> _What you should do_
Search the entries below for the string "degrees" and copy the lines that hold it.

> _Records_
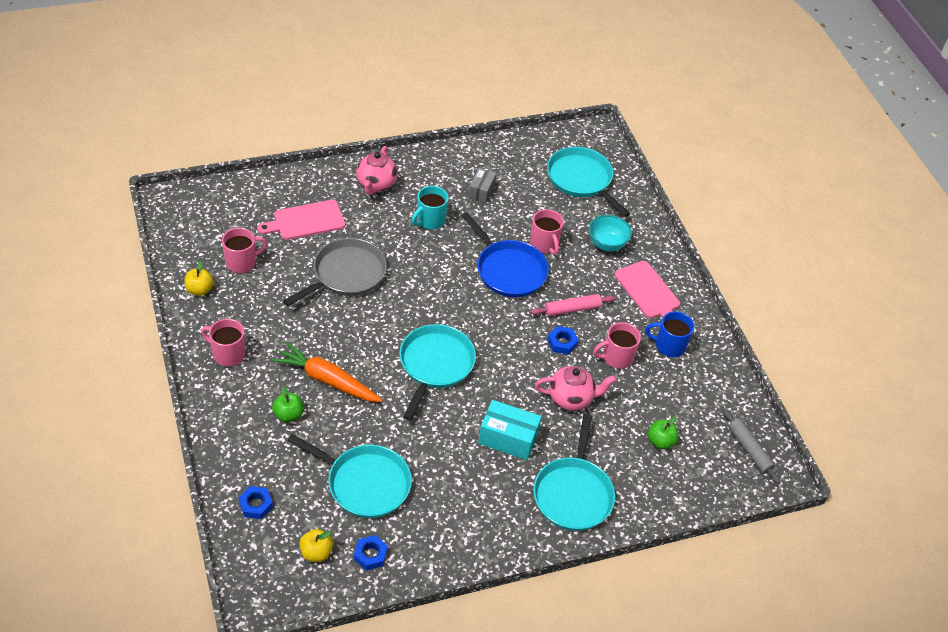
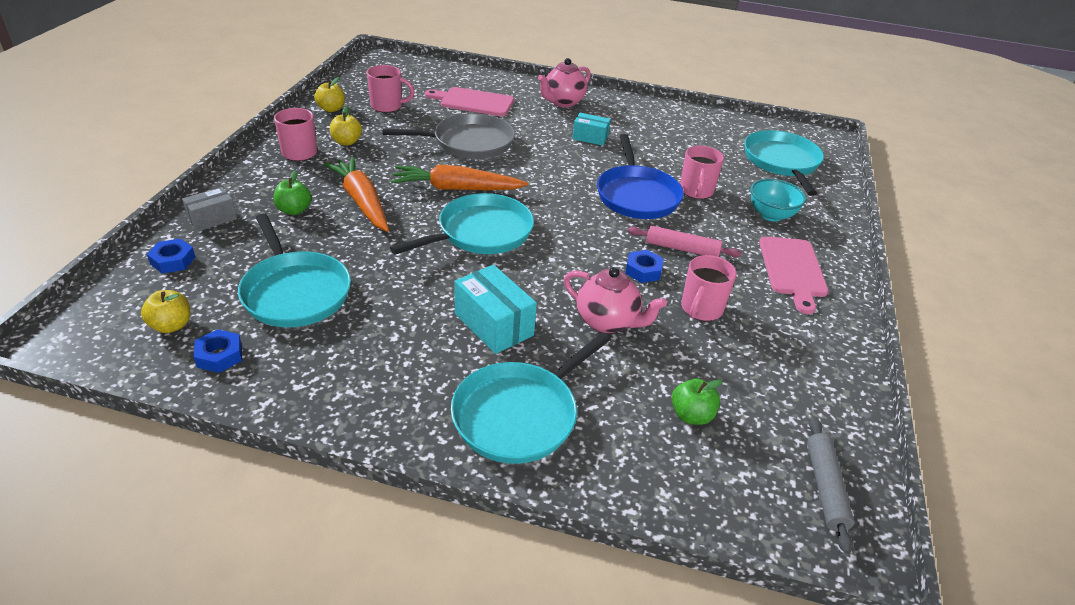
camera: 35 degrees right, 10 degrees down
(252, 323) = (346, 142): none -> yellow apple
(381, 330) = (457, 188): none -> orange carrot
(430, 220) = (590, 137): turquoise mug -> turquoise box
(481, 191) = (663, 136): grey box -> grey box (212, 219)
(616, 357) = (701, 309): pink mug -> pink mug turned 75 degrees counterclockwise
(669, 346) = (782, 326): blue mug -> none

> _Answer_
camera: 35 degrees right, 10 degrees down
(616, 357) = (701, 309): pink mug -> pink mug turned 75 degrees counterclockwise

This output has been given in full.